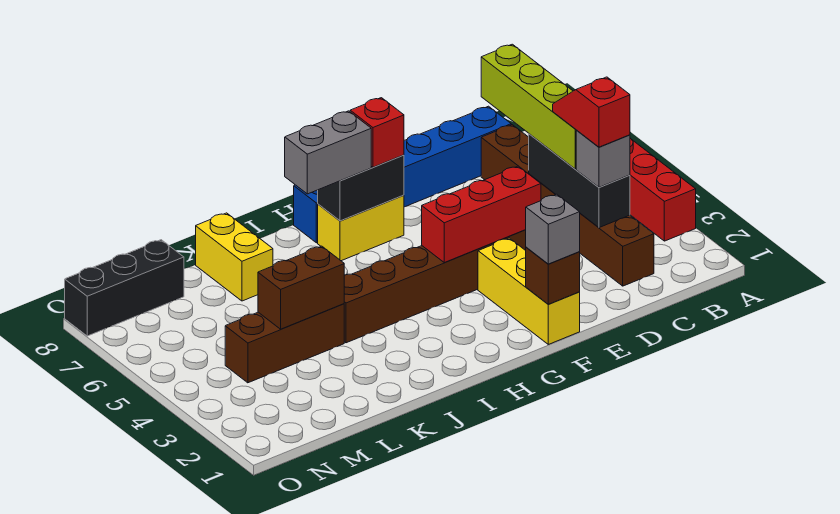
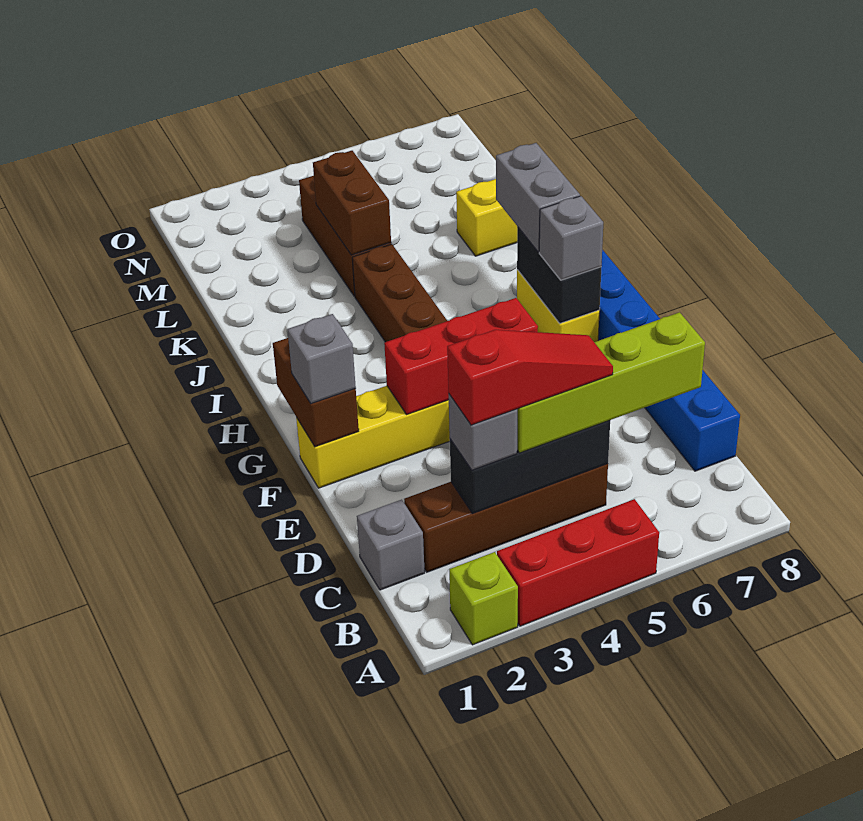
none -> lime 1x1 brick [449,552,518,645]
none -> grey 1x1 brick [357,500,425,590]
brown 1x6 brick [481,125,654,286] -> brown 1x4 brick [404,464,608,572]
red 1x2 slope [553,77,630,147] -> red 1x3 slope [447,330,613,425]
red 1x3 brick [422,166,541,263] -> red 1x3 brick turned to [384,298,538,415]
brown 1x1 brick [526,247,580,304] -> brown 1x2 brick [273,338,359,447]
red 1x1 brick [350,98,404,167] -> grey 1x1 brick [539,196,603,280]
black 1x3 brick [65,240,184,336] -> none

--

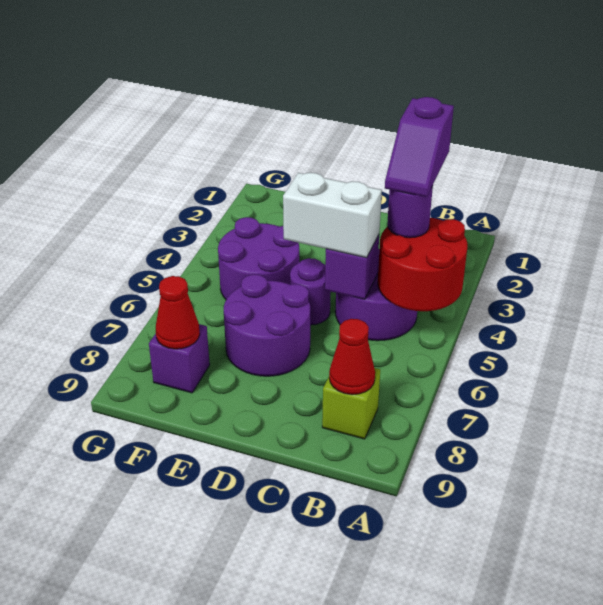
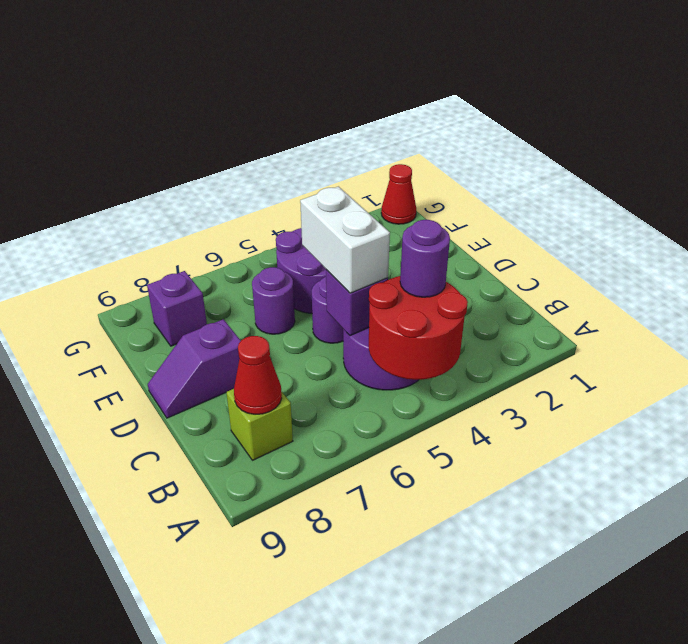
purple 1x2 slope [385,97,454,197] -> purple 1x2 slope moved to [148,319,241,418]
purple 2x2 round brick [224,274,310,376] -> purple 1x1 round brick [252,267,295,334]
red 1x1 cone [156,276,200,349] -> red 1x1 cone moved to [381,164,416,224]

What the task asks - Repeat word for word the lines above that run from the line containing "red 1x3 brick [422,166,541,263]" through the line containing "black 1x3 brick [65,240,184,336] -> none", both ends included, and nothing else.

Result for this task -
red 1x3 brick [422,166,541,263] -> red 1x3 brick turned to [384,298,538,415]
brown 1x1 brick [526,247,580,304] -> brown 1x2 brick [273,338,359,447]
red 1x1 brick [350,98,404,167] -> grey 1x1 brick [539,196,603,280]
black 1x3 brick [65,240,184,336] -> none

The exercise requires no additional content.